Please give all of the data again, character for character, and drop the pictures.

THE DATA
· · · ·
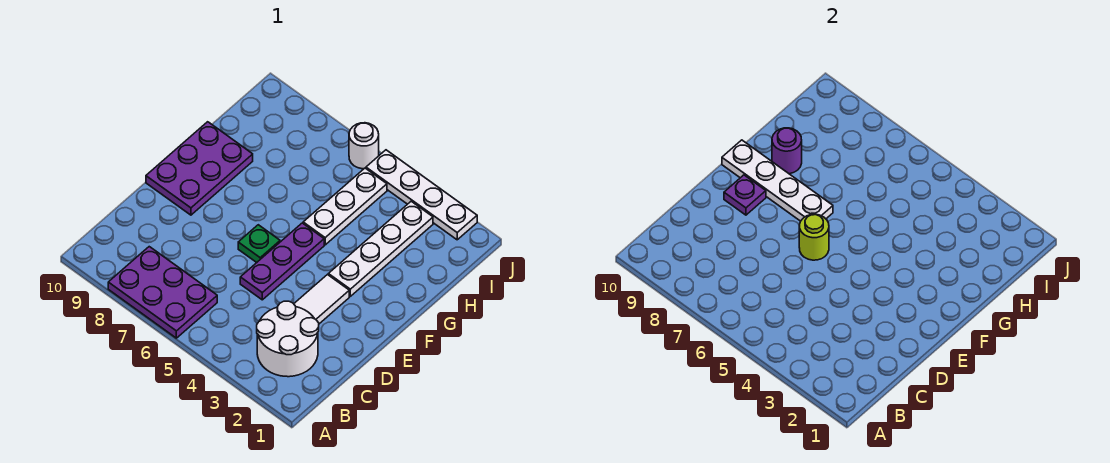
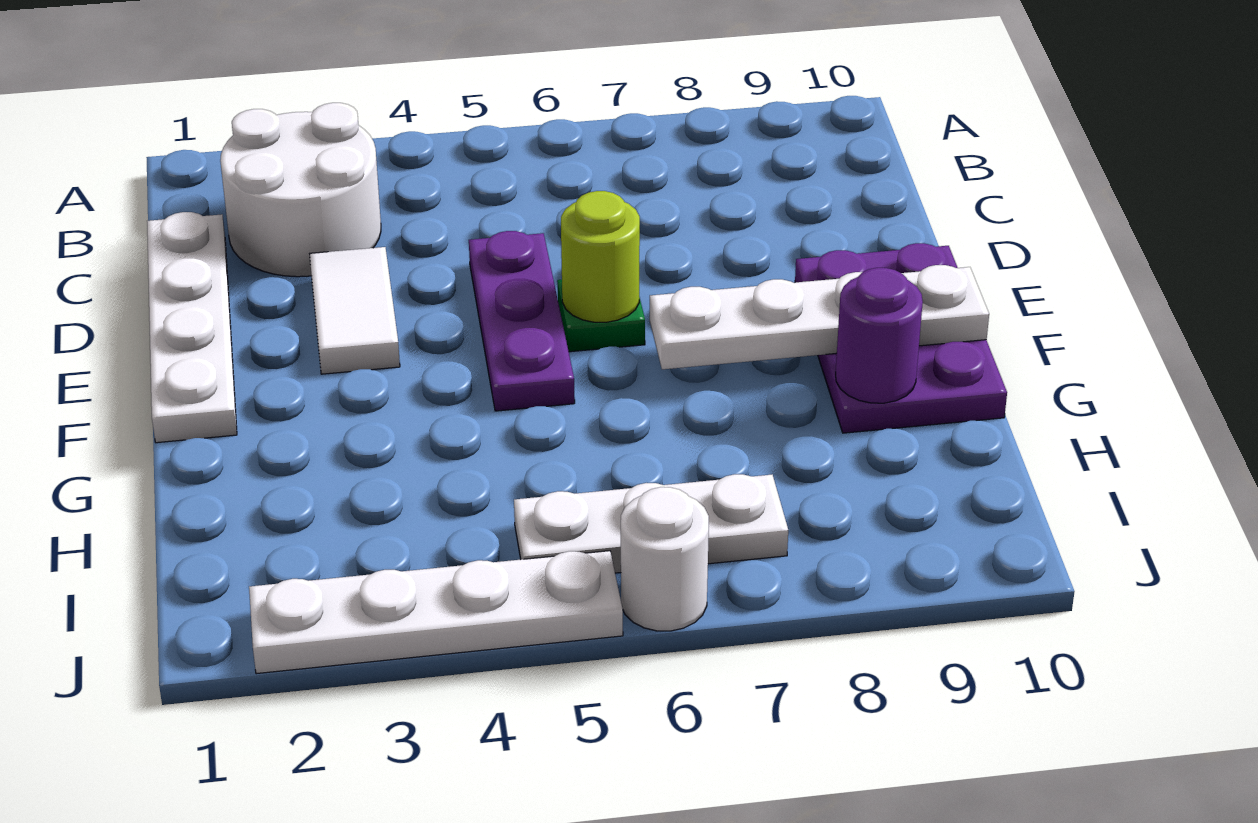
purple plate A6:B8 level 1 -> none
purple plate E9 level 2 -> none
white plate F3:I3 level 1 -> white plate C1:F1 level 1
white plate G5:I5 level 1 -> white plate I5:I7 level 1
· · · ·
SOLUTION TO THIS PROBLEM
purple plate A6:B8 level 1 -> none
purple plate E9 level 2 -> none
white plate F3:I3 level 1 -> white plate C1:F1 level 1
white plate G5:I5 level 1 -> white plate I5:I7 level 1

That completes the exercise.